*** Opening of Supplied material ***

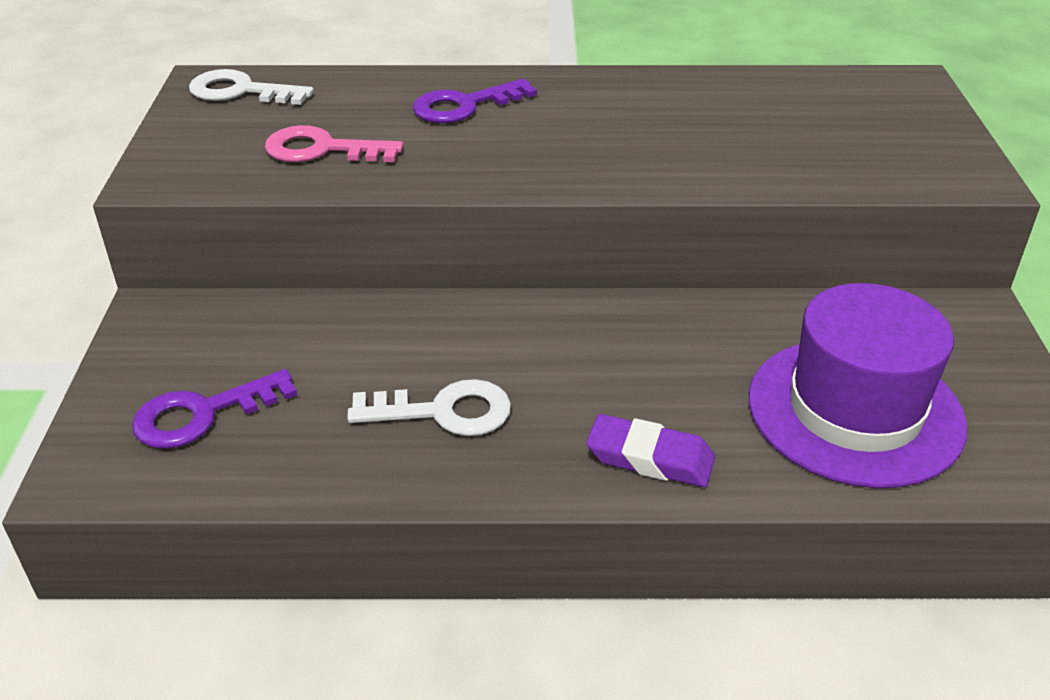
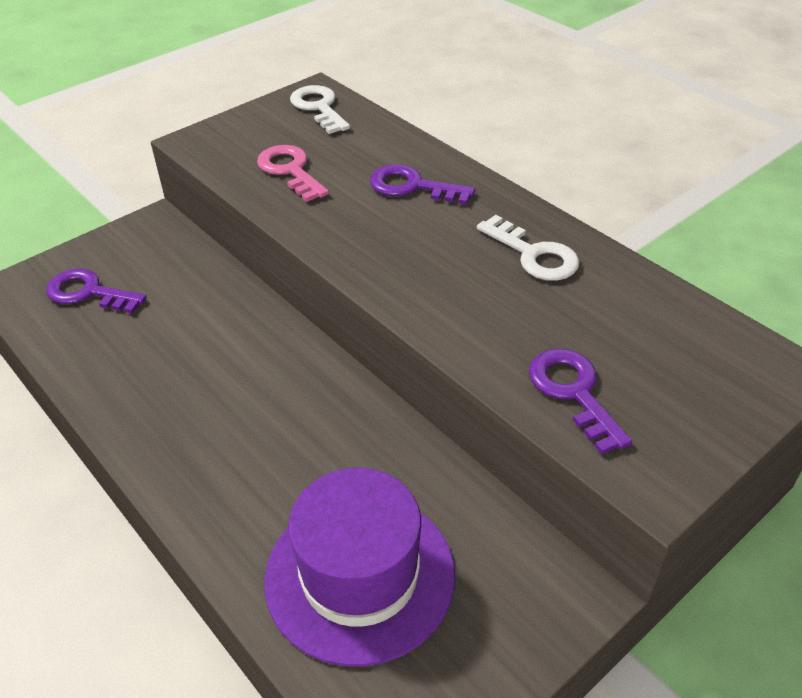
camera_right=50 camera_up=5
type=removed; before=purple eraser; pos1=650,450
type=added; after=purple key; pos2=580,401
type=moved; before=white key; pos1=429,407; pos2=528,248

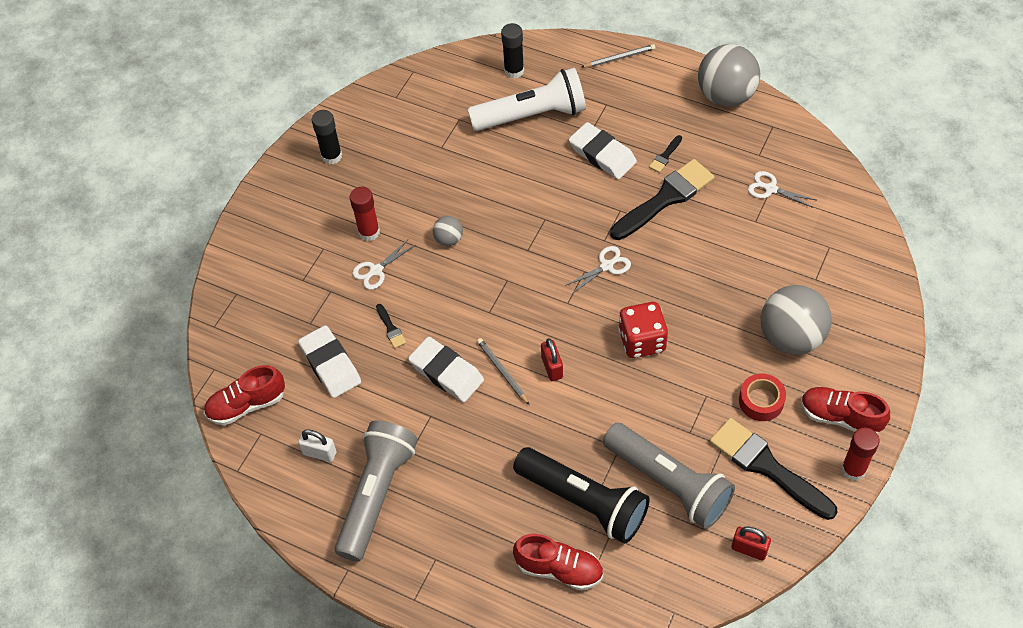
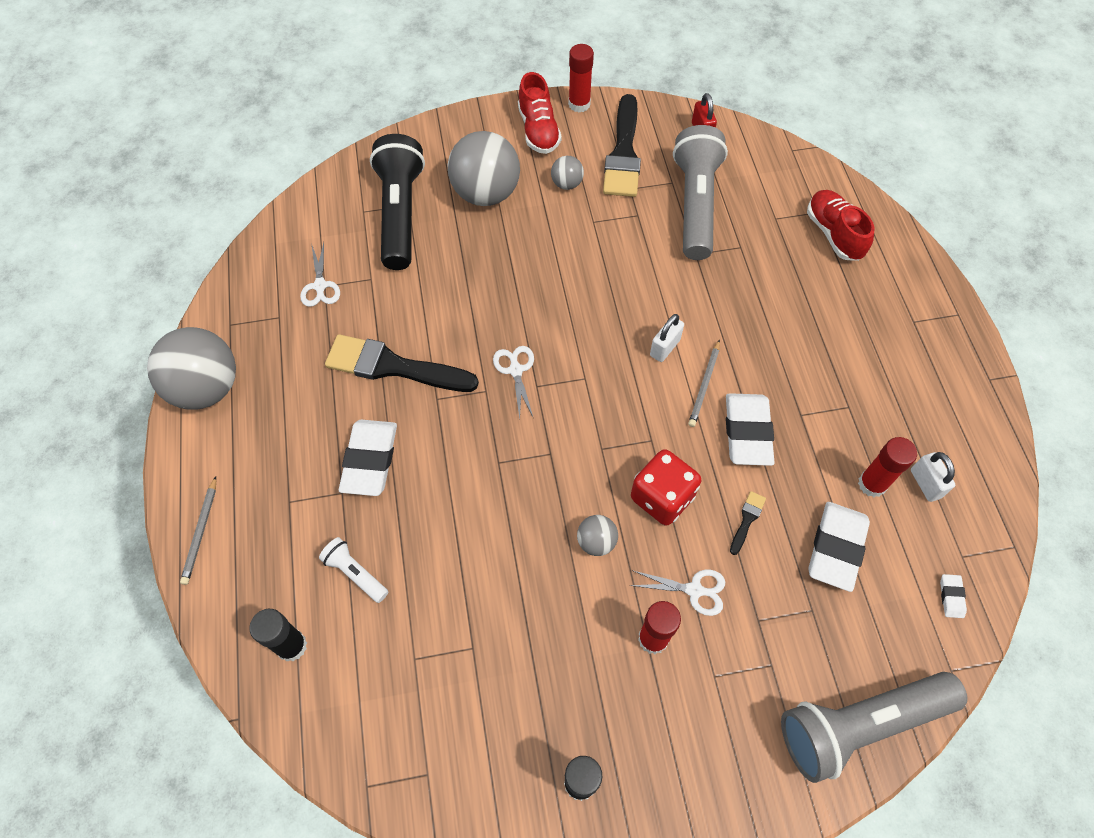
camera_right=-130 camera_up=5
type=removed; before=black brush; pos1=665,154
type=added; after=red glue stick; pos2=887,467
type=moved; before=grey flashlight; pos1=376,491; pos2=874,727
type=moved; before=black flashlight; pos1=581,495; pos2=397,202
type=moved; before=red dice; pos1=643,330; pos2=666,487
type=replaced; before=red shoe; after=white eraser; pos1=244,395; pos2=953,596
type=replaced; before=red tape; after=grey ball; pos1=762,397; pos2=567,173
type=recoloured; before=red padlock; after=white padlock; pos1=552,359; pos2=667,338
type=turned; before=white scissors; pos1=598,270; pos2=513,382; turn=60
type=turned; before=grey pencil; pos1=618,55; pos2=198,530; turn=-120
type=resized; before=white flashlight; pos1=527,99; pos2=353,570; scale=0.46

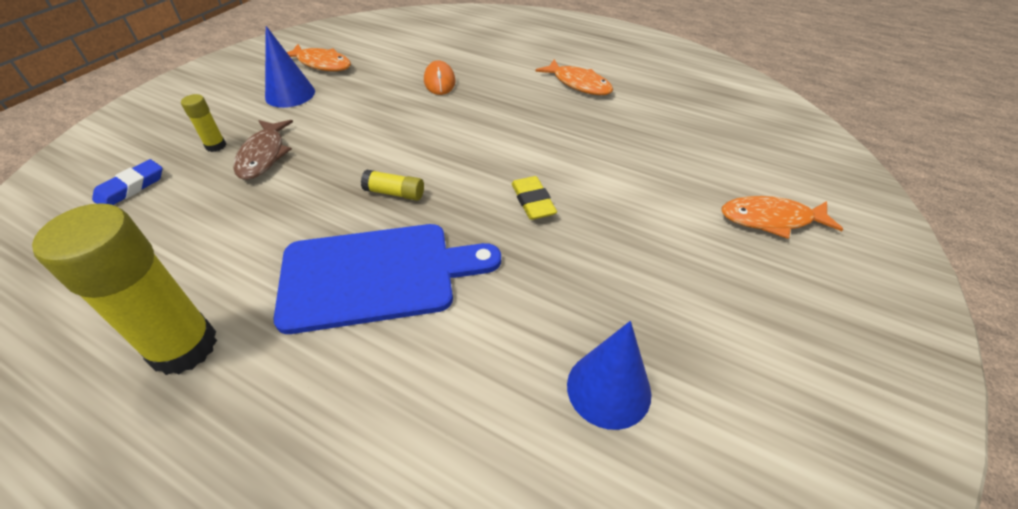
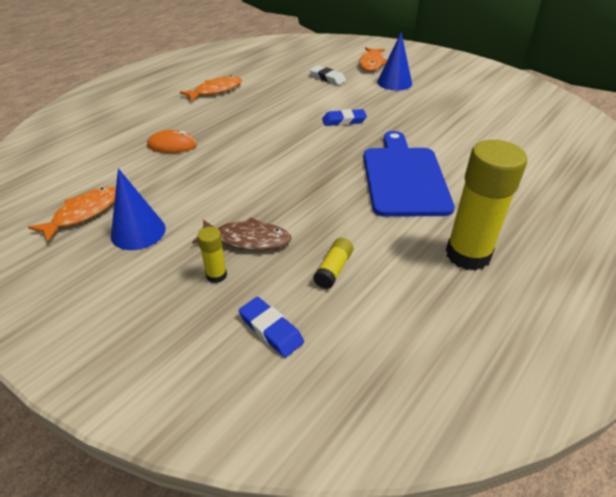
camera_right=-80 camera_up=-5
type=added; after=white eraser; pos2=327,75
type=moved; before=yellow glue stick; pos1=392,185; pos2=333,263
type=moved; before=blue cone; pos1=609,375; pos2=394,61
type=recoloured; before=yellow eraser; after=blue eraser; pos1=534,198; pos2=344,117

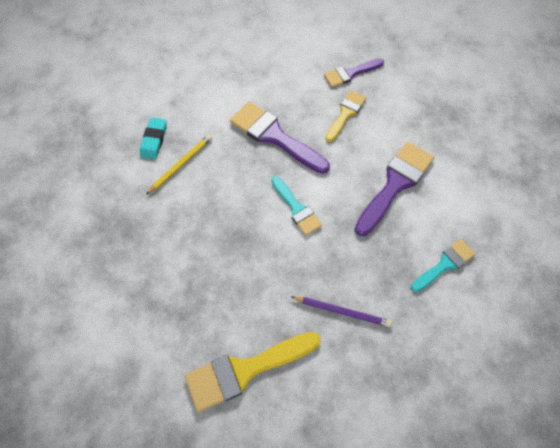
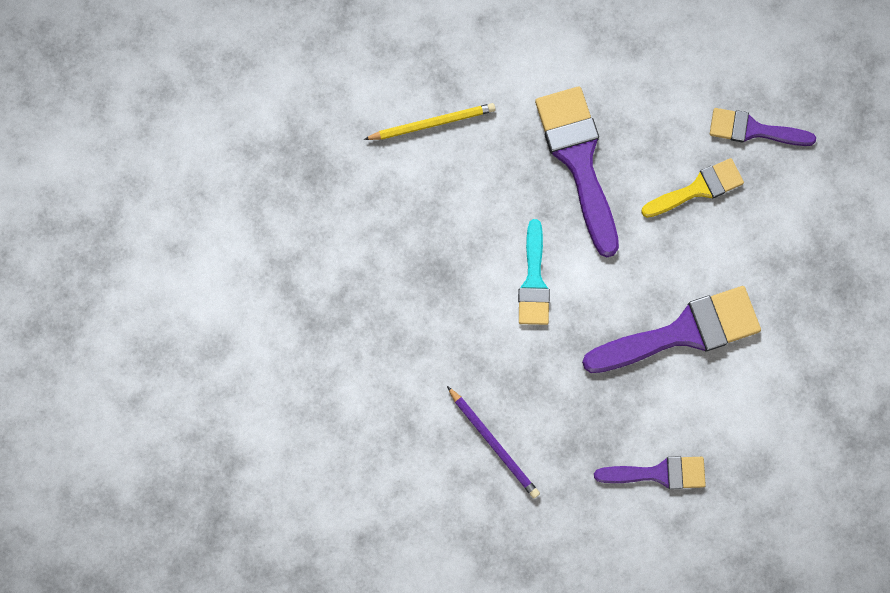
camera_right=35 camera_up=15
type=removed; before=turquoise eraser; pos1=153,138
type=removed; before=yellow brush; pos1=253,372
type=recoloured; before=turquoise brush; after=purple brush; pos1=443,265; pos2=650,472

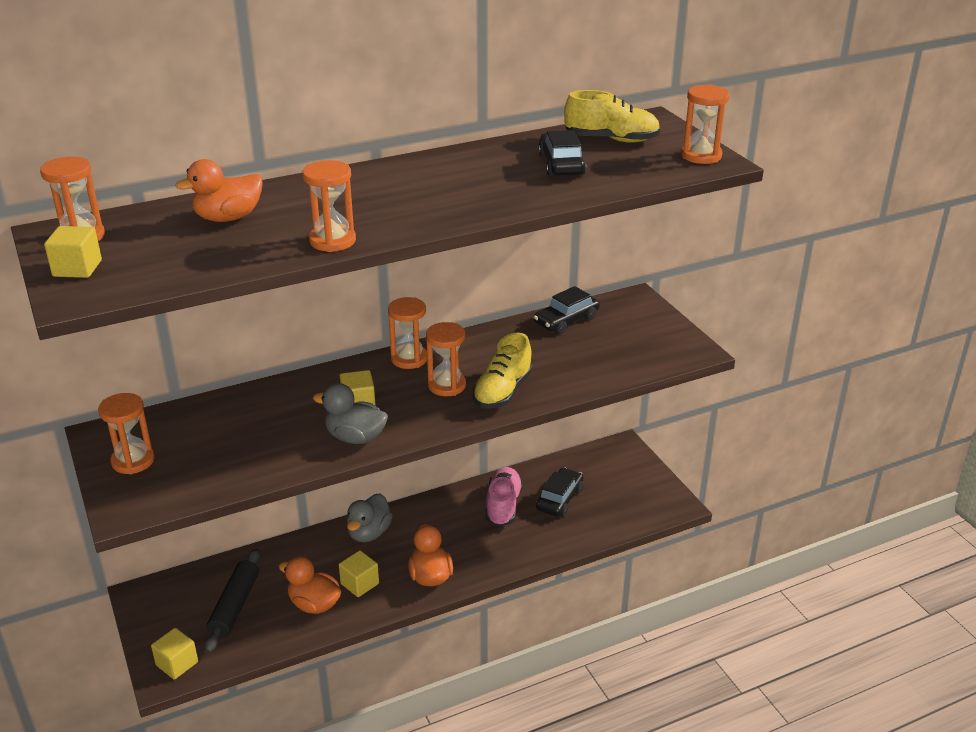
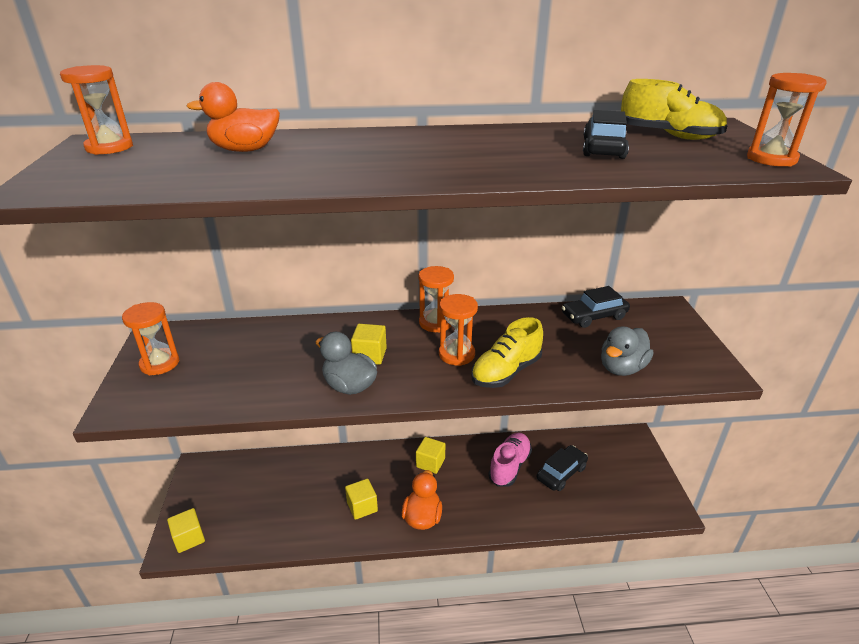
camera_right=20 camera_up=0
type=removed; before=black rolling pin; pos1=232,601
type=removed; before=orange duck; pos1=310,585
type=removed; before=orange hourglass; pos1=329,206
type=moved; before=yellow cube; pos1=73,252; pos2=430,455
type=moved; before=grey duck; pos1=370,517; pos2=627,351

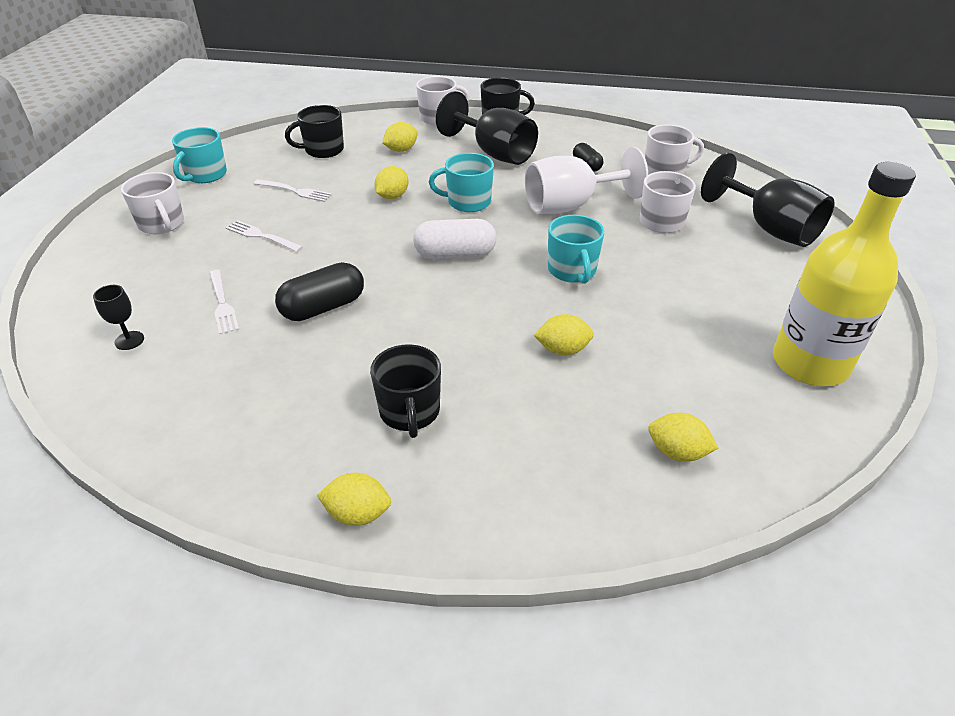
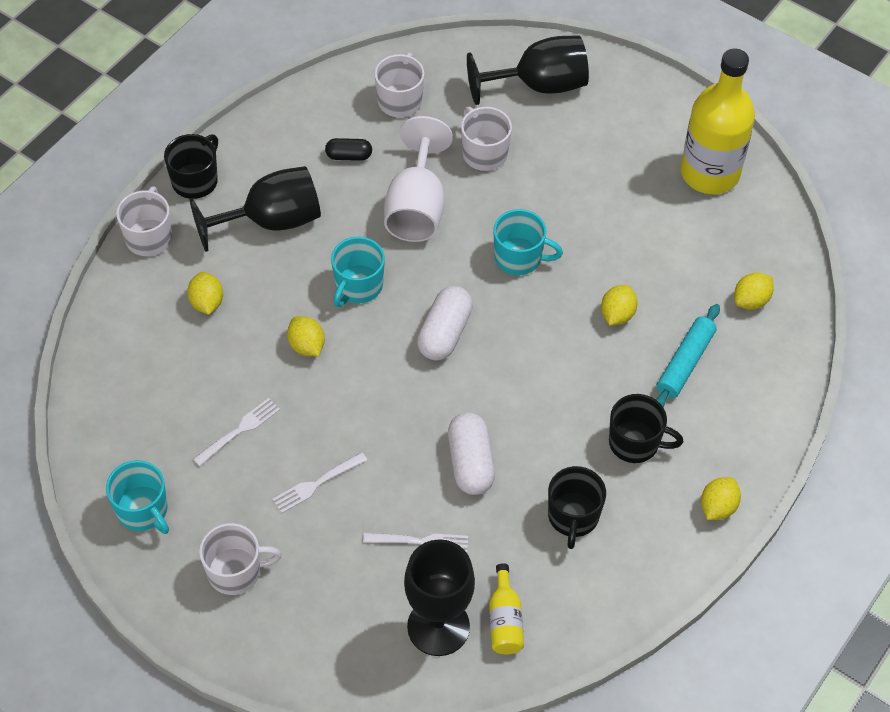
camera_right=-65 camera_up=15
type=added; after=yellow bottle; pos2=506,608
type=added; after=turquoise rolling pin; pos2=687,356
type=moved; before=black mug; pos1=314,131; pos2=577,507
type=recoloured; before=black capsule; after=white capsule; pos1=319,291; pos2=471,453
type=resized; before=black goblet; pos1=118,317; pos2=439,597; scale=2.3

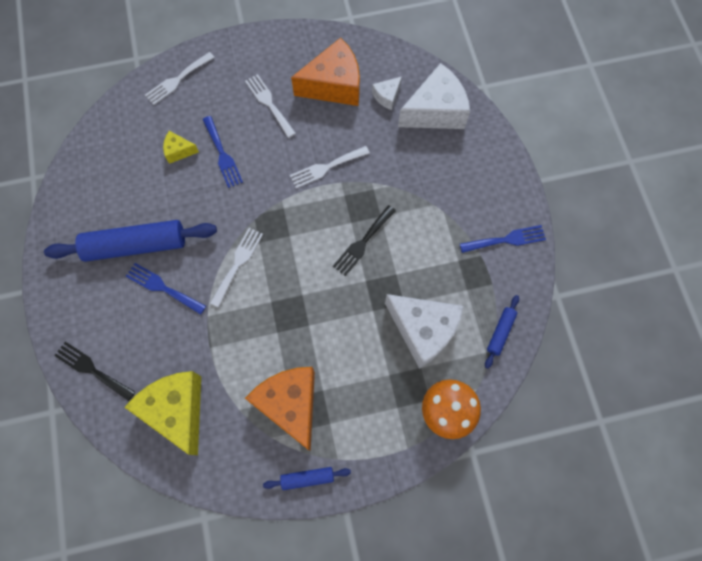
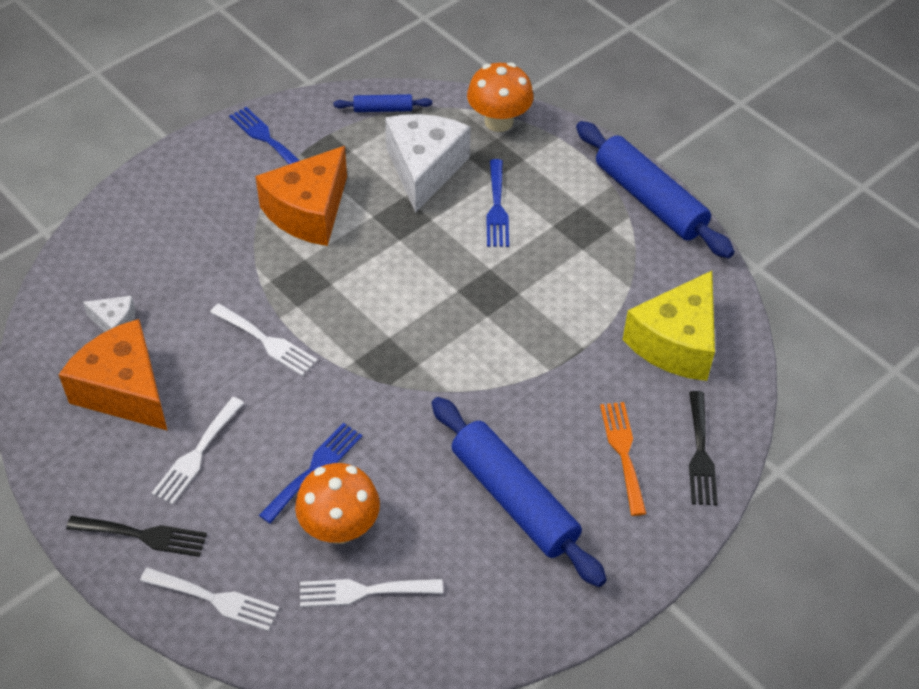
camera_right=-120 camera_up=-20
type=removed; before=white cheese; pos1=434,96
type=added; after=orange fork; pos2=623,459
type=moved; before=blue fork; pos1=166,289; pos2=497,203
type=moved; before=white fork; pos1=236,267; pos2=371,593
type=moved; before=orange cheese; pos1=280,409; pos2=301,196
type=moved; before=black fork; pos1=364,240; pos2=136,536
type=replaced; before=yellow cheese; after=orange mushroom; pos1=181,147; pos2=337,503
type=resized; before=blue rolling pin; pos1=307,478; pos2=655,189; scale=2.14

*** Close of Supplied material ***

* _Exercise directions_
Please copy, exactly and with nothing else, the lines above beginning at the line that has "type=added; after=orange fork; pos2=623,459" and ending with the line that has "type=moved; before=black fork;".

* _Exercise answer_
type=added; after=orange fork; pos2=623,459
type=moved; before=blue fork; pos1=166,289; pos2=497,203
type=moved; before=white fork; pos1=236,267; pos2=371,593
type=moved; before=orange cheese; pos1=280,409; pos2=301,196
type=moved; before=black fork; pos1=364,240; pos2=136,536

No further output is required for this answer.